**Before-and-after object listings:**
******

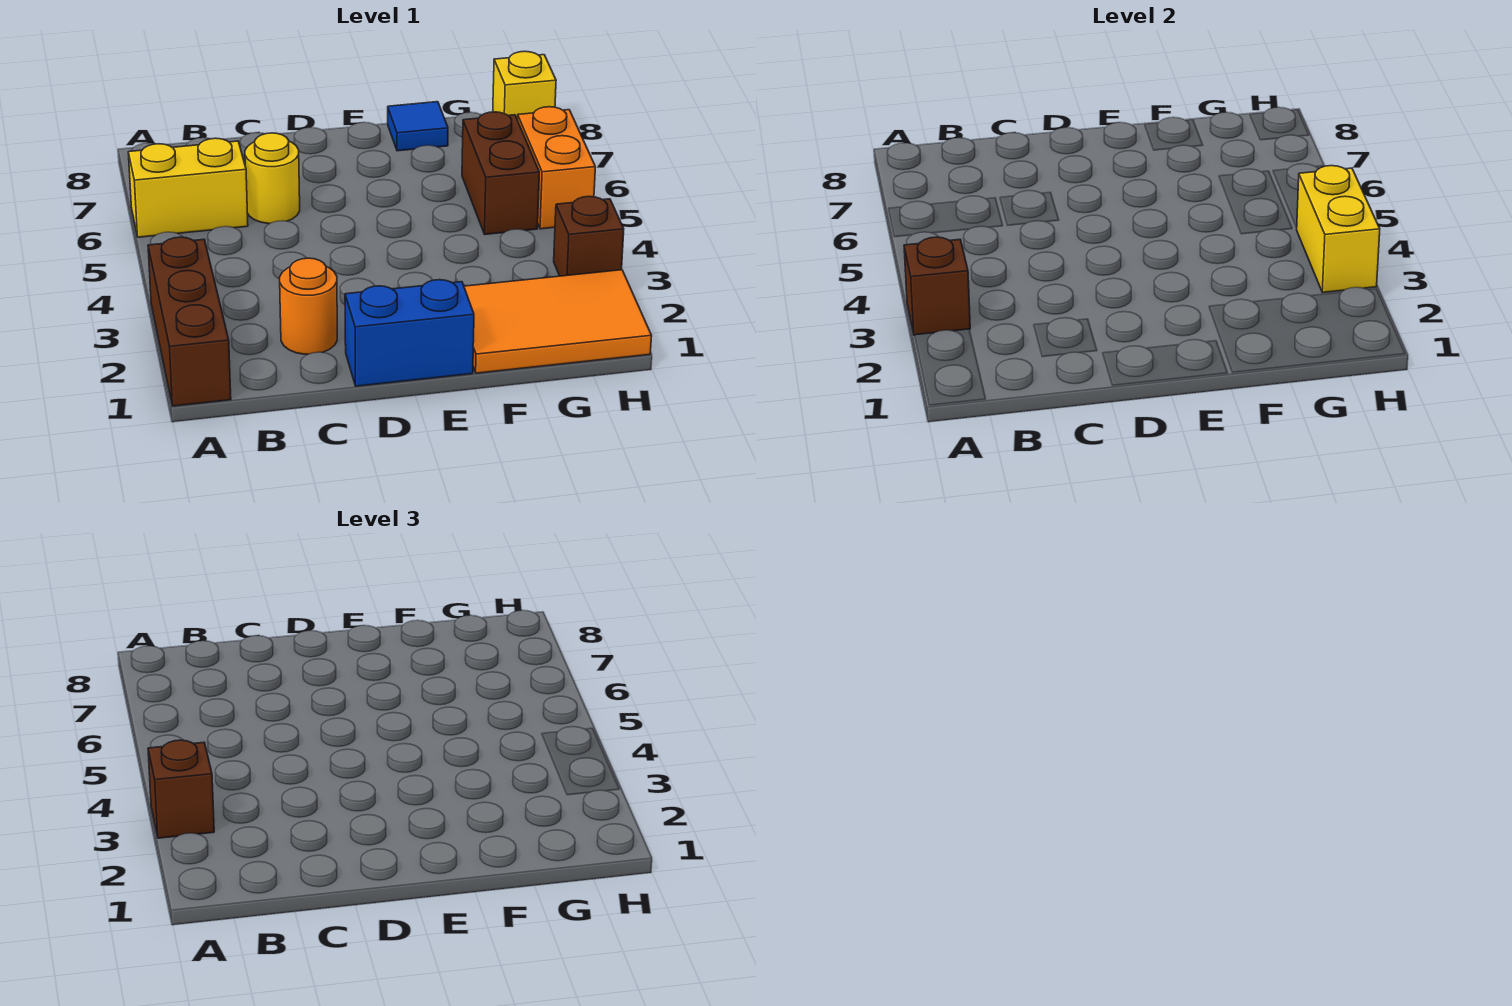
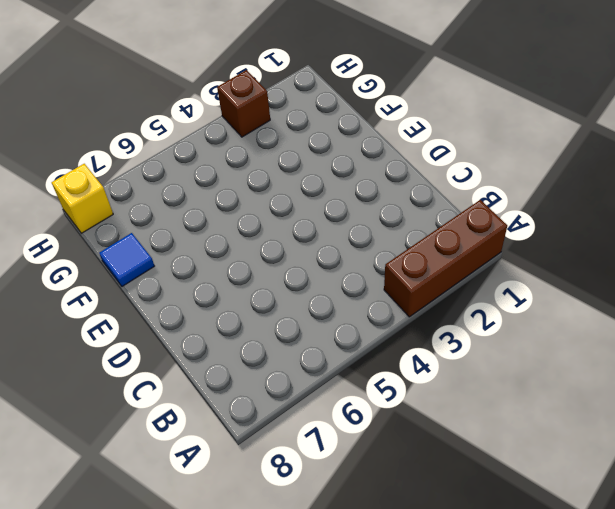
none -> yellow 1x2 brick [128,138,248,237]
none -> orange 1x1 round brick [280,258,337,354]
none -> yellow 1x1 round brick [245,133,300,224]

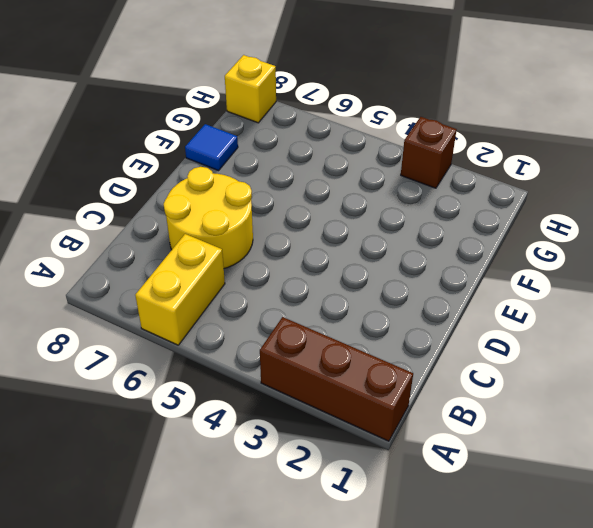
yellow 2x2 round brick [164,167,253,268] -> yellow 1x1 round brick [245,133,300,224]
none -> orange 1x1 round brick [280,258,337,354]
none -> blue 1x2 brick [345,280,474,386]
none -> orange 2x3 tile [464,270,652,373]

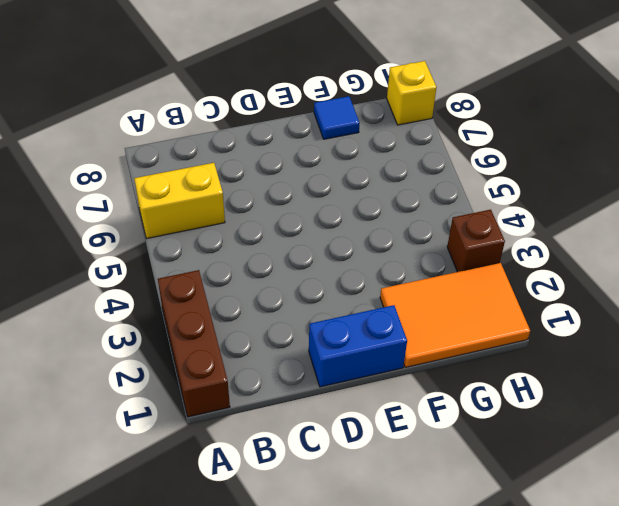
none -> orange 1x1 round brick [280,258,337,354]
none -> yellow 1x1 round brick [245,133,300,224]
none -> brown 1x2 brick [462,112,539,234]

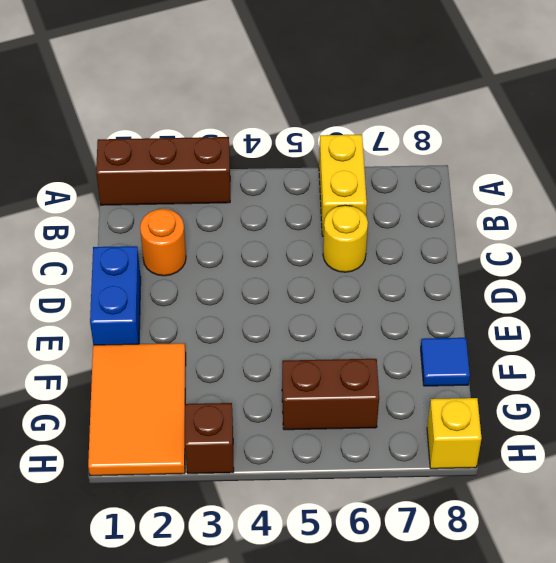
none -> orange 1x2 brick [518,107,595,229]
none -> brown 1x1 brick [904,237,970,335]
none -> yellow 1x2 brick [1297,166,1380,293]

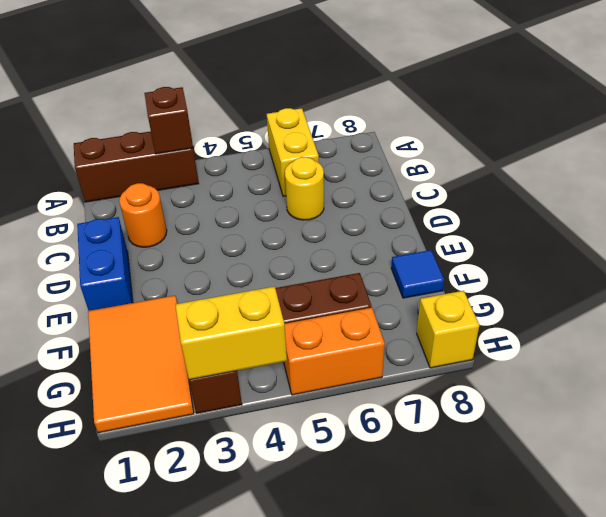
none -> brown 1x1 brick [148,740,214,838]

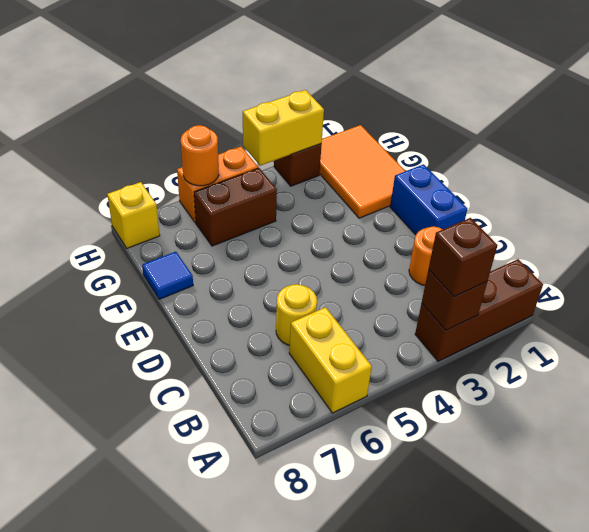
orange 1x1 round brick [181,125,219,186] -> none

******

**Exercise details:**
The required answer is the lines from the one that contains "none -> orange 2x3 tile [464,270,652,373]" through the last line of the records, restated word for word, with every picture dropped.

**Output for this task:**
none -> orange 2x3 tile [464,270,652,373]

none -> orange 1x1 round brick [280,258,337,354]
none -> yellow 1x1 round brick [245,133,300,224]
none -> brown 1x2 brick [462,112,539,234]

none -> orange 1x2 brick [518,107,595,229]
none -> brown 1x1 brick [904,237,970,335]
none -> yellow 1x2 brick [1297,166,1380,293]

none -> brown 1x1 brick [148,740,214,838]

orange 1x1 round brick [181,125,219,186] -> none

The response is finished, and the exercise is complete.